▶ _YOUR TASK_:
Set down the data again word for word. Skip any pictures.

▶ _SUPPLIED INFORMATION_:
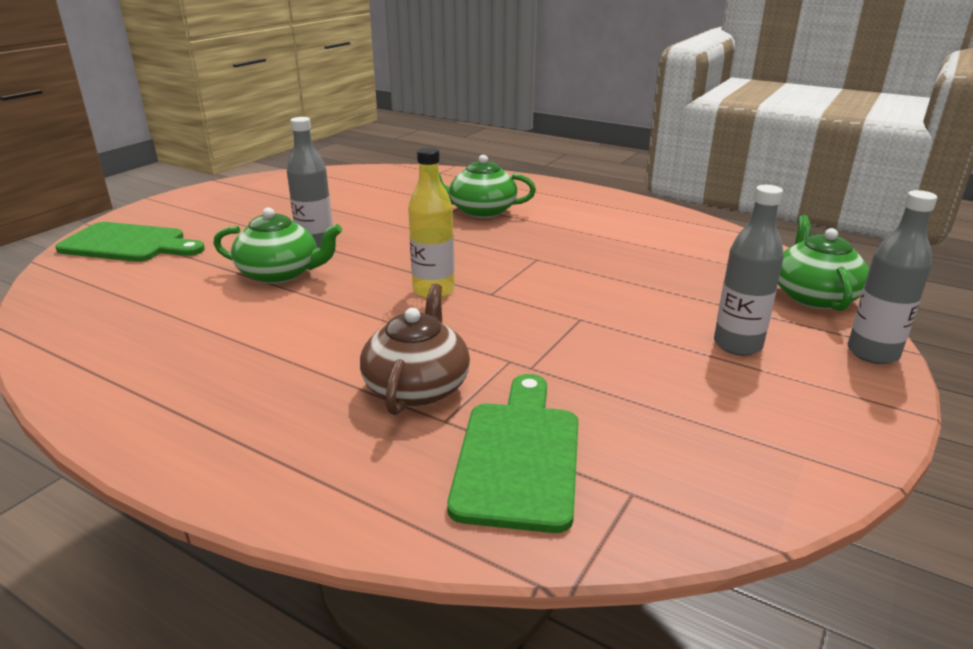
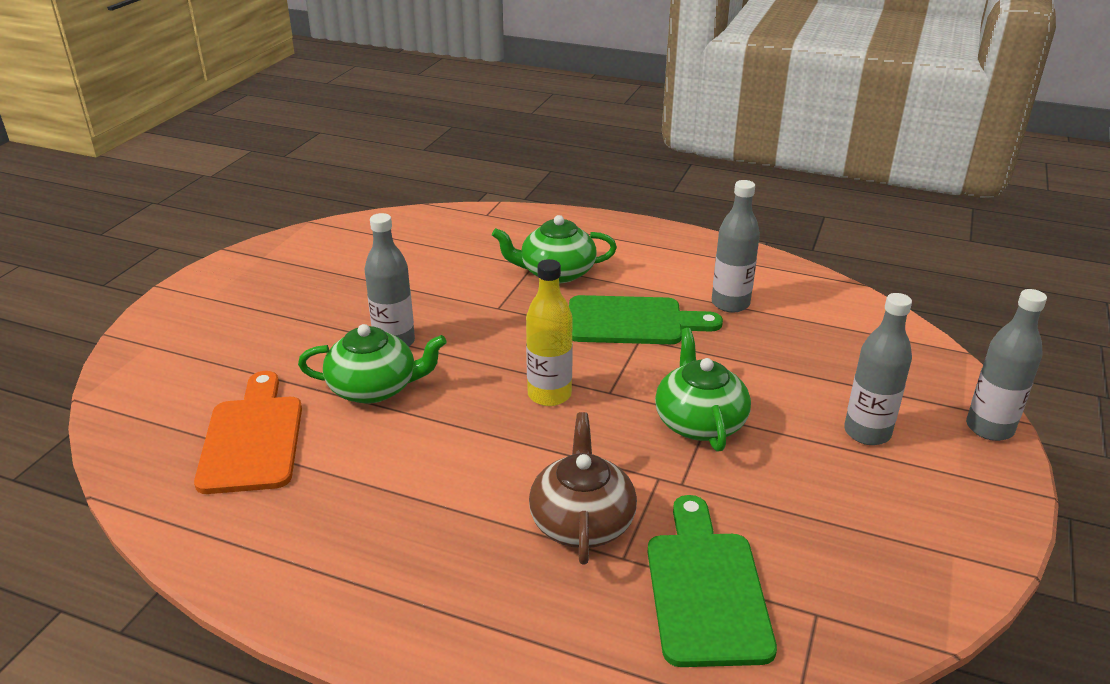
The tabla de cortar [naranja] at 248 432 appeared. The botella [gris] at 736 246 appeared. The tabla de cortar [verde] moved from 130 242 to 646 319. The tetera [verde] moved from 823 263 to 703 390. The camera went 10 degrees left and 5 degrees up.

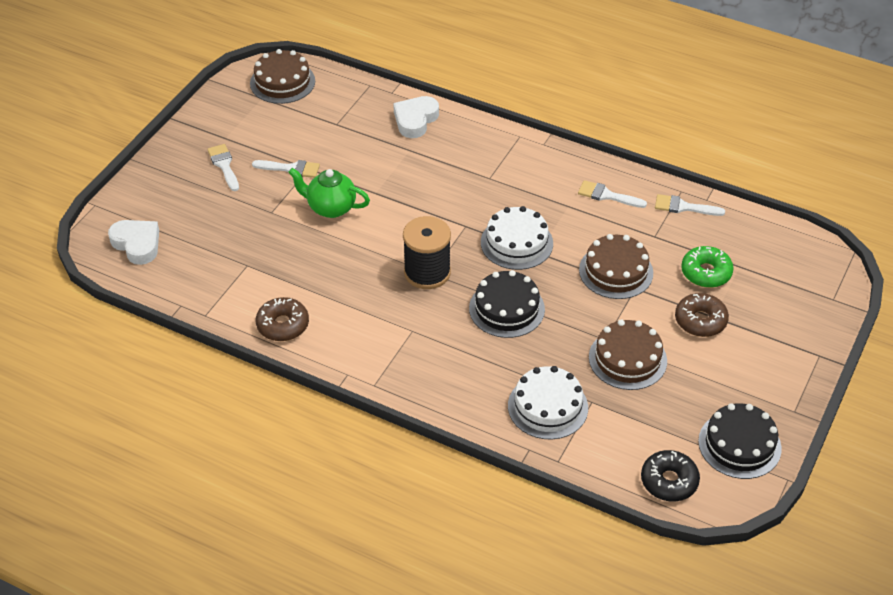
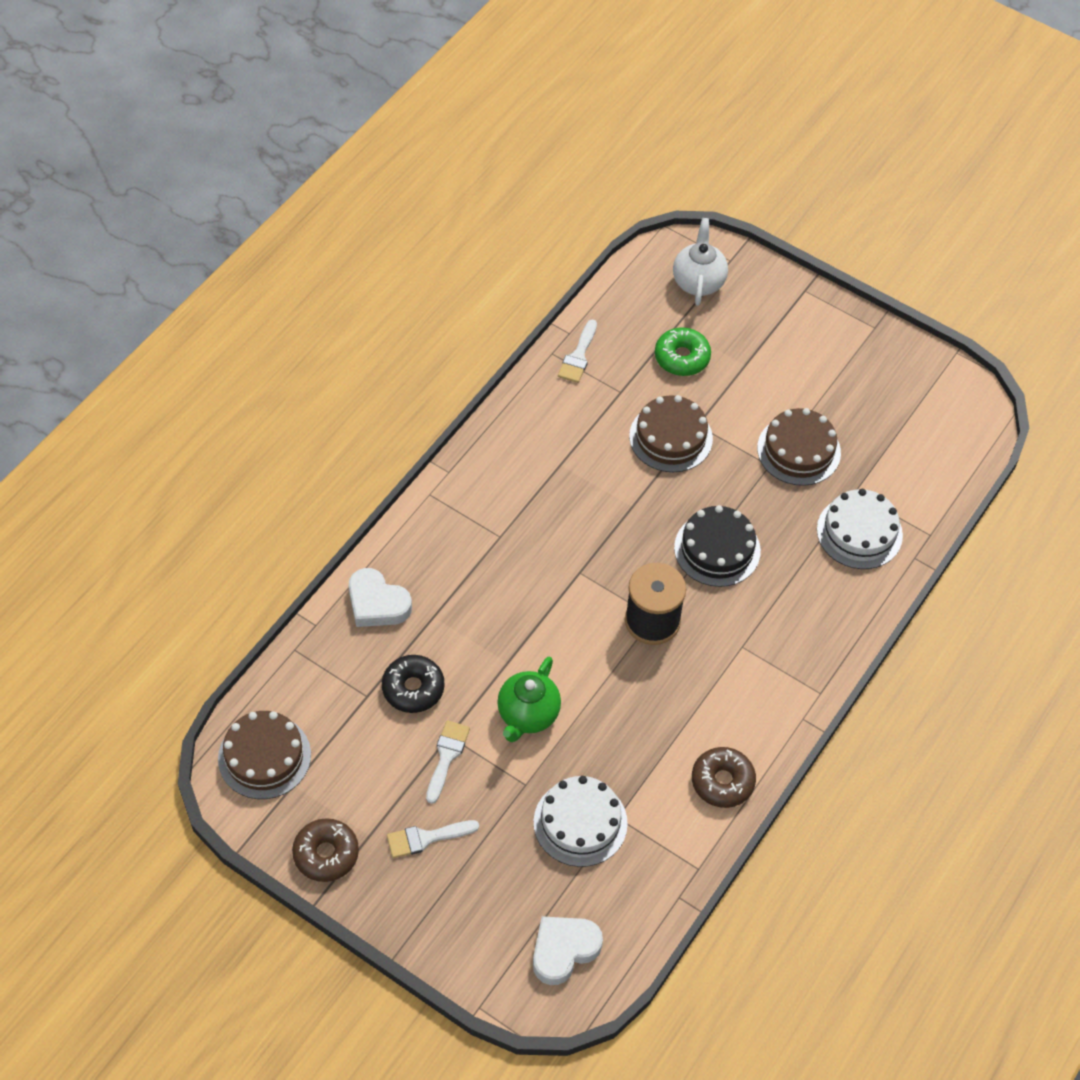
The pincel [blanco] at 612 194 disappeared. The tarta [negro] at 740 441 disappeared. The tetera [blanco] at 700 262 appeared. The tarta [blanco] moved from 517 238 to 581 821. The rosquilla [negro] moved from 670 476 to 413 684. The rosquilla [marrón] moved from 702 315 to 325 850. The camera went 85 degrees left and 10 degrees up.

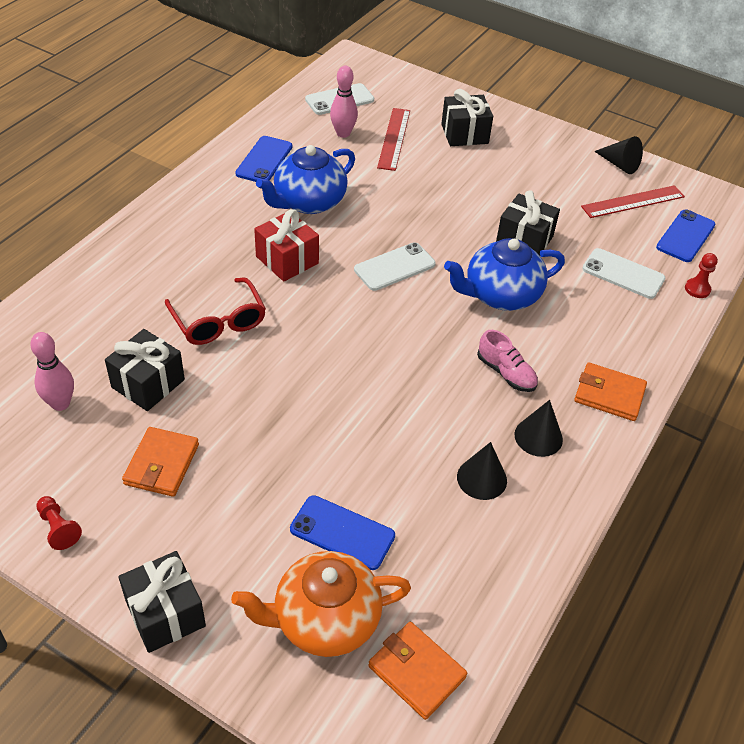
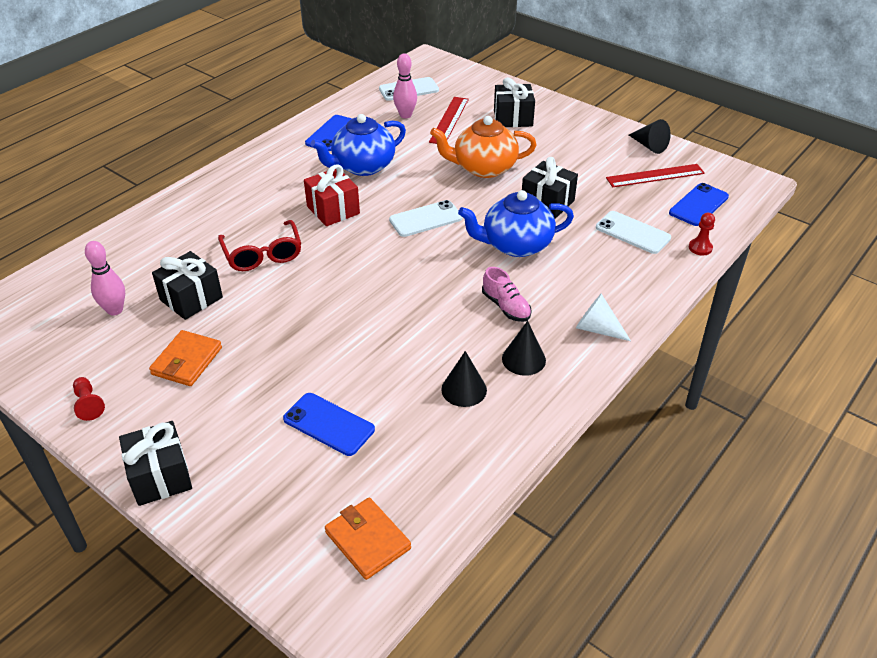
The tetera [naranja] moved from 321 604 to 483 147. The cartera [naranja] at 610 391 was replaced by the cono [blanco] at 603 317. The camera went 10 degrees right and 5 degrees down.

▶ _ANSWER SECTION_:
The tabla de cortar [naranja] at 248 432 appeared. The botella [gris] at 736 246 appeared. The tabla de cortar [verde] moved from 130 242 to 646 319. The tetera [verde] moved from 823 263 to 703 390. The camera went 10 degrees left and 5 degrees up.

The pincel [blanco] at 612 194 disappeared. The tarta [negro] at 740 441 disappeared. The tetera [blanco] at 700 262 appeared. The tarta [blanco] moved from 517 238 to 581 821. The rosquilla [negro] moved from 670 476 to 413 684. The rosquilla [marrón] moved from 702 315 to 325 850. The camera went 85 degrees left and 10 degrees up.

The tetera [naranja] moved from 321 604 to 483 147. The cartera [naranja] at 610 391 was replaced by the cono [blanco] at 603 317. The camera went 10 degrees right and 5 degrees down.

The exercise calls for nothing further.